Stored data
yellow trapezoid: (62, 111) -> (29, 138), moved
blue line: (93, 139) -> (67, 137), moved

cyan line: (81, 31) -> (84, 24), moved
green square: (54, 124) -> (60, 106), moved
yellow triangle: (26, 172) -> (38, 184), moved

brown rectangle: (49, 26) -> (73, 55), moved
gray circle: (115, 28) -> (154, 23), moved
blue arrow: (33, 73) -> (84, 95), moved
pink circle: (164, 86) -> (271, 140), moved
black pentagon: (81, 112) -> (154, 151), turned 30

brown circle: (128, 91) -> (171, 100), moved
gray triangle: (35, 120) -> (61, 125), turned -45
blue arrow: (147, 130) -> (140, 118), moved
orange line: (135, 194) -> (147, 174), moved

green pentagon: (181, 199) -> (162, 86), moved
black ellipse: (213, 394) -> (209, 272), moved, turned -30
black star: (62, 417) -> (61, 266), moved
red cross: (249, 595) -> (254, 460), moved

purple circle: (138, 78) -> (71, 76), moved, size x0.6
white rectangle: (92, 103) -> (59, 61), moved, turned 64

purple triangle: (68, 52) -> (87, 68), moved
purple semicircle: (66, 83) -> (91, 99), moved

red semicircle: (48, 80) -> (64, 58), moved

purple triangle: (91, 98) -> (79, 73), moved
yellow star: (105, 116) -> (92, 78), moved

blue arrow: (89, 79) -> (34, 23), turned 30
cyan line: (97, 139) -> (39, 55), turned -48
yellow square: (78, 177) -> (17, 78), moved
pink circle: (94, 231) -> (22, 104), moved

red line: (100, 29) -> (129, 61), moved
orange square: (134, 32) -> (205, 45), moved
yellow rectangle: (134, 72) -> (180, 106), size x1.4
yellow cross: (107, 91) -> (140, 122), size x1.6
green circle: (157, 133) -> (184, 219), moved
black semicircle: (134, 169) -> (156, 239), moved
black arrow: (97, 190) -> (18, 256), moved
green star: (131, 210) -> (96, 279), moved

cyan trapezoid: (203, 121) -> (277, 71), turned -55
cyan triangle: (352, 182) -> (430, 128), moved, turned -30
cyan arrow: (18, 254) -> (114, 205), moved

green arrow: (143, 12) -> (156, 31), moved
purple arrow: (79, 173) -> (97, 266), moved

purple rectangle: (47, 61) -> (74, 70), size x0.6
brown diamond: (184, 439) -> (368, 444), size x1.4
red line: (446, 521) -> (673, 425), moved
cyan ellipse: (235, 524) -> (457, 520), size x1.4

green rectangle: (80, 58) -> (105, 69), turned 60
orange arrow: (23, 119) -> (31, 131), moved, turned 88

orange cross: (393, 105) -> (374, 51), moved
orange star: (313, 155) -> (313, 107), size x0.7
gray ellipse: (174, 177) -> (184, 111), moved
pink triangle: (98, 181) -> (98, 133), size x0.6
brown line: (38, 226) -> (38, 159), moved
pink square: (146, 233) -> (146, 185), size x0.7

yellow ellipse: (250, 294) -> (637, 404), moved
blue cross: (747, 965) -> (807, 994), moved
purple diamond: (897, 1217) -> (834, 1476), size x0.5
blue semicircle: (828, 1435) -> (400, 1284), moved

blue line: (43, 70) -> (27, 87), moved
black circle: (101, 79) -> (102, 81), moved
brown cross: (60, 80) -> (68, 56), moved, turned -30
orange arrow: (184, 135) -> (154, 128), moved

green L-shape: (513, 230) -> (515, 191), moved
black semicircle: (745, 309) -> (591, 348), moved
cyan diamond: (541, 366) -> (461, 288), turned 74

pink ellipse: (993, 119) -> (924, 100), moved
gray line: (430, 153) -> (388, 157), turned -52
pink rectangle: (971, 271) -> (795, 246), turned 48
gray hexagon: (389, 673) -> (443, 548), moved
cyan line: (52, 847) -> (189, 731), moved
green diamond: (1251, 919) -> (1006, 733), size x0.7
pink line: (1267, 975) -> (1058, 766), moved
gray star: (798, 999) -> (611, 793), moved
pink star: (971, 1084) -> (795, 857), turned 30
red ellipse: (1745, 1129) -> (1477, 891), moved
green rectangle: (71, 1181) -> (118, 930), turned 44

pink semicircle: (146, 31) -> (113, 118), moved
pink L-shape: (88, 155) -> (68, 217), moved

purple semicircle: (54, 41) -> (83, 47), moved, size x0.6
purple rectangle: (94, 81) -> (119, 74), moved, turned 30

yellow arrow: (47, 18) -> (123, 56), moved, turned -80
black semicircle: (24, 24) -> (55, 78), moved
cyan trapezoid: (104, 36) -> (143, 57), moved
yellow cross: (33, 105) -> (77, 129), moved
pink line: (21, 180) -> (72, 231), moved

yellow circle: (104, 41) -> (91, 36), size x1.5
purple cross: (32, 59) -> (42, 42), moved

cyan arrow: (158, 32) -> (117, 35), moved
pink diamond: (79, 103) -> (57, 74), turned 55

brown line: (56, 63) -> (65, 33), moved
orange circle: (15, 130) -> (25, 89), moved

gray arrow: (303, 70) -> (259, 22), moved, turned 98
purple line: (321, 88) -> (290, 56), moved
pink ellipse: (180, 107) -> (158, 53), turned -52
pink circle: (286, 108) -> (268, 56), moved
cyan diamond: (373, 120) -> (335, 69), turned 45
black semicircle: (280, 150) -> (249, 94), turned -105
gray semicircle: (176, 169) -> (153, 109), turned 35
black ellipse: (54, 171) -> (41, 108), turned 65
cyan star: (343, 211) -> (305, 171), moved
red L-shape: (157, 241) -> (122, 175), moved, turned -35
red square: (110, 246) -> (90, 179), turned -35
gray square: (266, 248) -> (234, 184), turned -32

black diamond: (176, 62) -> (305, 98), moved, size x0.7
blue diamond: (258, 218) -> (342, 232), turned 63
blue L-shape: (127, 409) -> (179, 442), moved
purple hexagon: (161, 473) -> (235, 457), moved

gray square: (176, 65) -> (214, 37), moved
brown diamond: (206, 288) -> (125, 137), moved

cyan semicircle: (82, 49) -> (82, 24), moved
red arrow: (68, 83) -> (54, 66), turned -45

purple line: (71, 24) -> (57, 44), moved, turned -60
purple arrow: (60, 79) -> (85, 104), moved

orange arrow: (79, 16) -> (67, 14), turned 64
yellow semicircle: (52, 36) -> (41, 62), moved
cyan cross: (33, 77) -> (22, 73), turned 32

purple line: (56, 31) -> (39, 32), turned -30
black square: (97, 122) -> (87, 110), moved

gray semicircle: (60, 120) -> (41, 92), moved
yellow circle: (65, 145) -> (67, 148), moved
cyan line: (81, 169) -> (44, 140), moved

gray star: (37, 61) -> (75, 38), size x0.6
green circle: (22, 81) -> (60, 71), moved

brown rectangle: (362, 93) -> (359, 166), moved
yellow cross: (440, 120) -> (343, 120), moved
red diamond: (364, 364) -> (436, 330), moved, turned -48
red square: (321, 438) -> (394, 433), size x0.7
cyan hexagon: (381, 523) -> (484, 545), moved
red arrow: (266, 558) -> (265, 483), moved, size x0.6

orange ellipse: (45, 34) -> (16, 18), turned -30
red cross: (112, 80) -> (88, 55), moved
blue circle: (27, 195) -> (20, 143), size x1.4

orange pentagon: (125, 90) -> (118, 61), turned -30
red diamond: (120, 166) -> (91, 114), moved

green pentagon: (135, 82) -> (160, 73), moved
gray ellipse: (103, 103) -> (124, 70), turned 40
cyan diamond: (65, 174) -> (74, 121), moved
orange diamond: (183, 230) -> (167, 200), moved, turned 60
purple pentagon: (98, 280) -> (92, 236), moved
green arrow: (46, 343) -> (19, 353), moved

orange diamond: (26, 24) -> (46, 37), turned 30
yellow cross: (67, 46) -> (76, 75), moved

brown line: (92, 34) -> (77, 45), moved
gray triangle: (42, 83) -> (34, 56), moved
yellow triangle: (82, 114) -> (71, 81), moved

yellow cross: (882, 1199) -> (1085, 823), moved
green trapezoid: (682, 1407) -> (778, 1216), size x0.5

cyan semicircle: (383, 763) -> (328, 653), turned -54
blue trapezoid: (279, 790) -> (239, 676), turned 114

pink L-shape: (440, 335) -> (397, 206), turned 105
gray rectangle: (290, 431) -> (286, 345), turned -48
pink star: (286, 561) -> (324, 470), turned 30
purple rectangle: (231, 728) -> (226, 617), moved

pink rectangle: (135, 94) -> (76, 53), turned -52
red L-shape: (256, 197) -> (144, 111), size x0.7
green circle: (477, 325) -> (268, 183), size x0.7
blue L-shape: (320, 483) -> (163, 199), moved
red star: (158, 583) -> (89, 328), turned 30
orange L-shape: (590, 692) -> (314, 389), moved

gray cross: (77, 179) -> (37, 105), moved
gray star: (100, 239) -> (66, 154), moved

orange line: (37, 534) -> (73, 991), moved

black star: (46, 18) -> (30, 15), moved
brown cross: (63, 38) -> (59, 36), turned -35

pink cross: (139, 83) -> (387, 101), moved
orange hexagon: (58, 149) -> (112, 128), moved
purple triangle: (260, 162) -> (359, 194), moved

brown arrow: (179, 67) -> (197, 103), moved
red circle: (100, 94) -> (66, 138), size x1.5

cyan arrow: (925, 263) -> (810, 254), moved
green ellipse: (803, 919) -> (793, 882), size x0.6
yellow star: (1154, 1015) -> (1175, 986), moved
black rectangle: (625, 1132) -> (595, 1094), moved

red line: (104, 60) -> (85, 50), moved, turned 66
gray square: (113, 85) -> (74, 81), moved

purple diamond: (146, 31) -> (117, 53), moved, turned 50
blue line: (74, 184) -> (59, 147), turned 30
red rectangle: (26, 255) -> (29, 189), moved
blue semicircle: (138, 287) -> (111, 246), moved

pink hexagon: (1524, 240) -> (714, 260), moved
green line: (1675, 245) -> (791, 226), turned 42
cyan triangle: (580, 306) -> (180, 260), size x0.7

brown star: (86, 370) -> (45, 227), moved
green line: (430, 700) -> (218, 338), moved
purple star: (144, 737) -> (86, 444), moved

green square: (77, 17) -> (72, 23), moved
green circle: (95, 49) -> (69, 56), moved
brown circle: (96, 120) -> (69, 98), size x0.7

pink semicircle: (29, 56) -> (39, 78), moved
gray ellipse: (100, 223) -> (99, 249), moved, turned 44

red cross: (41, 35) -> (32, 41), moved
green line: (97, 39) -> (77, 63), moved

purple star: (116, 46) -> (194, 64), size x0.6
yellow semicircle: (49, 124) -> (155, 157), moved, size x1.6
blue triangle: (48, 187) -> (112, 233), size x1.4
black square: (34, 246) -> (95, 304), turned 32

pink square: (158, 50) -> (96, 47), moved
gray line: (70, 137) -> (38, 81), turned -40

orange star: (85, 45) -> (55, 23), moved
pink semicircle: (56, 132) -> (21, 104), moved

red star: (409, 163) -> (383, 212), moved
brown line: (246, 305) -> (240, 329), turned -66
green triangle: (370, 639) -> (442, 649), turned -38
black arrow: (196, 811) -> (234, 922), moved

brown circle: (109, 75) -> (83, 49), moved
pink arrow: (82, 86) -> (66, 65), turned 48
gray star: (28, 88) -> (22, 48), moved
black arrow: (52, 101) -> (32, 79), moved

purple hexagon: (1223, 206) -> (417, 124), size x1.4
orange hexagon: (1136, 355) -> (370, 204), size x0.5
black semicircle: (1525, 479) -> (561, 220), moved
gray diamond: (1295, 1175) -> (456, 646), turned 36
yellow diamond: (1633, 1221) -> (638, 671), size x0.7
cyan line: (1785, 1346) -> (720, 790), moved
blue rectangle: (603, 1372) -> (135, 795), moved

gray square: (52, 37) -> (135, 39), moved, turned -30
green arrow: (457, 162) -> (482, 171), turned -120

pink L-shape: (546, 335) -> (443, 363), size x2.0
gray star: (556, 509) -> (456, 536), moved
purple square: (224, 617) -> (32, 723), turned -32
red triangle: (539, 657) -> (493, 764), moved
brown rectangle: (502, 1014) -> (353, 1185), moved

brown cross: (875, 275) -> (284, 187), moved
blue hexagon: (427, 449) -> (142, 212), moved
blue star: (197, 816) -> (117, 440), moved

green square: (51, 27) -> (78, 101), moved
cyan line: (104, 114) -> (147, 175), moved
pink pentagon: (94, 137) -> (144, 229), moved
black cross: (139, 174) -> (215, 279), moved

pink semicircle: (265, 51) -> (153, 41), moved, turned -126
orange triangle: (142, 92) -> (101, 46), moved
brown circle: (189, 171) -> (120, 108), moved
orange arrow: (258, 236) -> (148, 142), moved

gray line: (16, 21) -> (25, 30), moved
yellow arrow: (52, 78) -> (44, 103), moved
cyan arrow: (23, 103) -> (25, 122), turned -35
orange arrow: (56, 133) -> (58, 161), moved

▸ **What you will do**
Starting at the line that has "cyan star: (343, 211) -> (305, 171), moved" and ending at the line that has "black diamond: (176, 62)", please write out the lines above exactly, leaving out all others.

▸ **Response to this task**
cyan star: (343, 211) -> (305, 171), moved
red L-shape: (157, 241) -> (122, 175), moved, turned -35
red square: (110, 246) -> (90, 179), turned -35
gray square: (266, 248) -> (234, 184), turned -32

black diamond: (176, 62) -> (305, 98), moved, size x0.7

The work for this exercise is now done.